§ **Task instructions**
The records that follow should be returned exactly, pictures excluded.
───
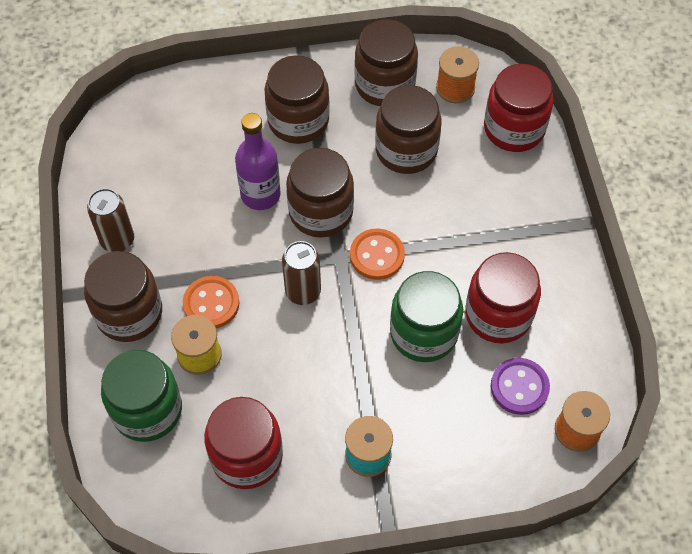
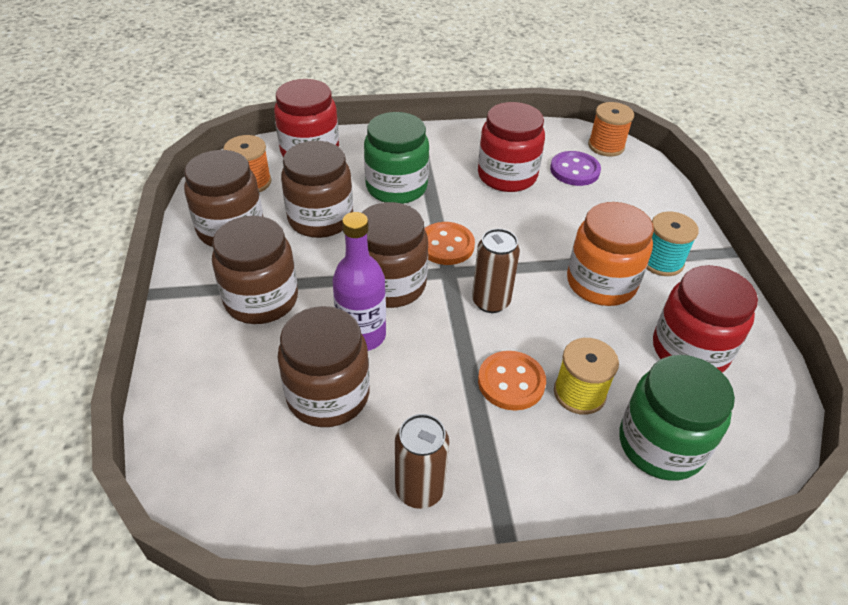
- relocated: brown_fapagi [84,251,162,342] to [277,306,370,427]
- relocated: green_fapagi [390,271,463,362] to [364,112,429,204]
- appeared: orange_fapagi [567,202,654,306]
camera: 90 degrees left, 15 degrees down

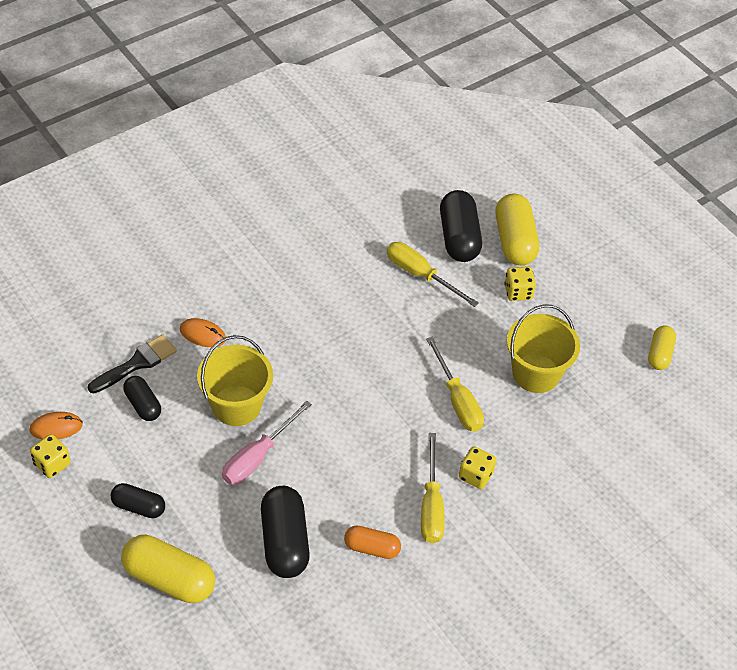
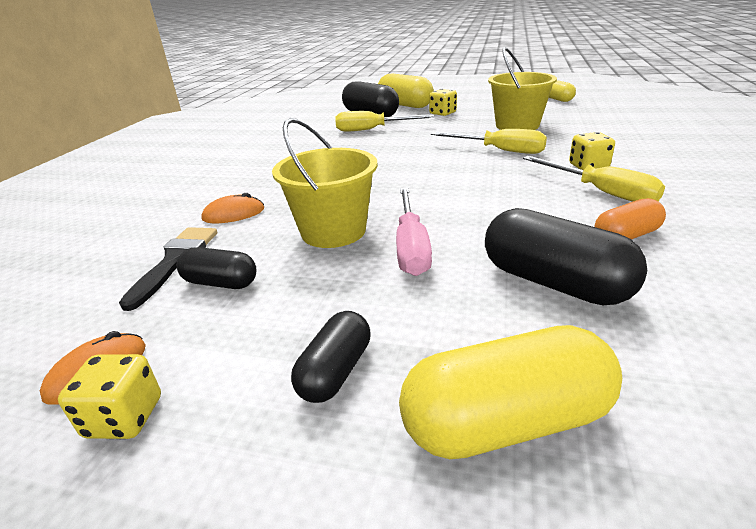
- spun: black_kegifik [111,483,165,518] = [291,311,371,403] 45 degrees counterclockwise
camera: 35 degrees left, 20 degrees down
───
§ **Answer section**
- relocated: brown_fapagi [84,251,162,342] to [277,306,370,427]
- relocated: green_fapagi [390,271,463,362] to [364,112,429,204]
- appeared: orange_fapagi [567,202,654,306]
camera: 90 degrees left, 15 degrees down

- spun: black_kegifik [111,483,165,518] = [291,311,371,403] 45 degrees counterclockwise
camera: 35 degrees left, 20 degrees down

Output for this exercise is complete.